• **Action item**:
Of the lines in the data below, write out exactly those from the one holding "blue 1x1 brick [330,99,380,165] -> none" through the one holding "blue 1x2 brick", both included.

• **Records for processing**:
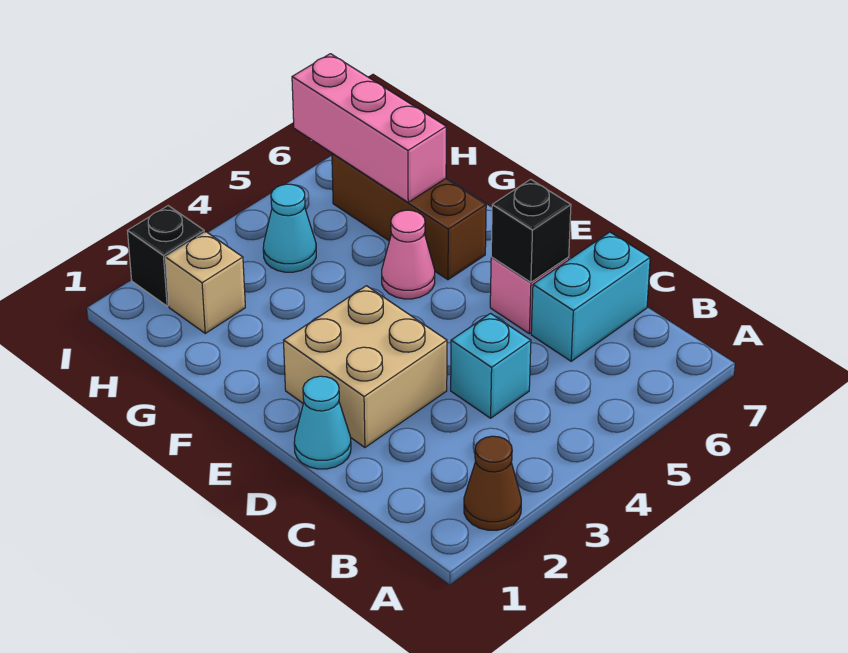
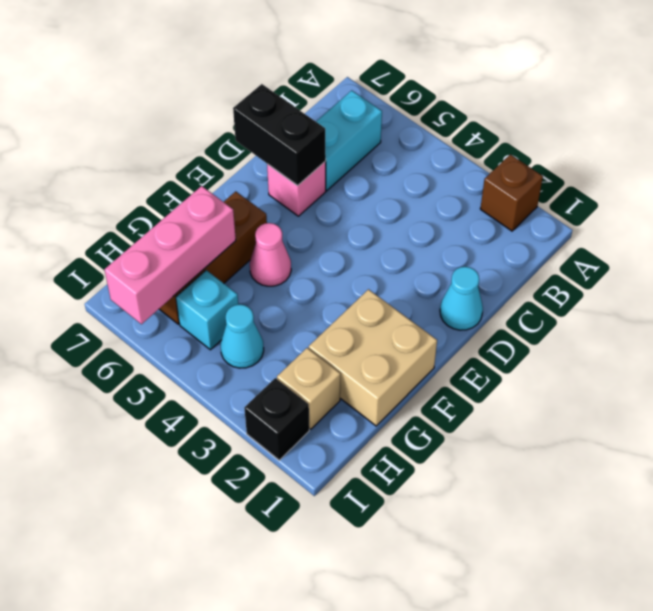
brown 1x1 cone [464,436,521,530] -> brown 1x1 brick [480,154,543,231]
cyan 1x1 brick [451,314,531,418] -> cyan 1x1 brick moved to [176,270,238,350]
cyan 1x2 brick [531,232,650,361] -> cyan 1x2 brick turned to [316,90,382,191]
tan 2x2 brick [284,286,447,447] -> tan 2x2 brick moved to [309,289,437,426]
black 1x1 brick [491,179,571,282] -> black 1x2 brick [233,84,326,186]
* * *
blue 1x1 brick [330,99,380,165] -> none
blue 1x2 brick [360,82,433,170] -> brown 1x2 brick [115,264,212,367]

• **Response box**:
blue 1x1 brick [330,99,380,165] -> none
blue 1x2 brick [360,82,433,170] -> brown 1x2 brick [115,264,212,367]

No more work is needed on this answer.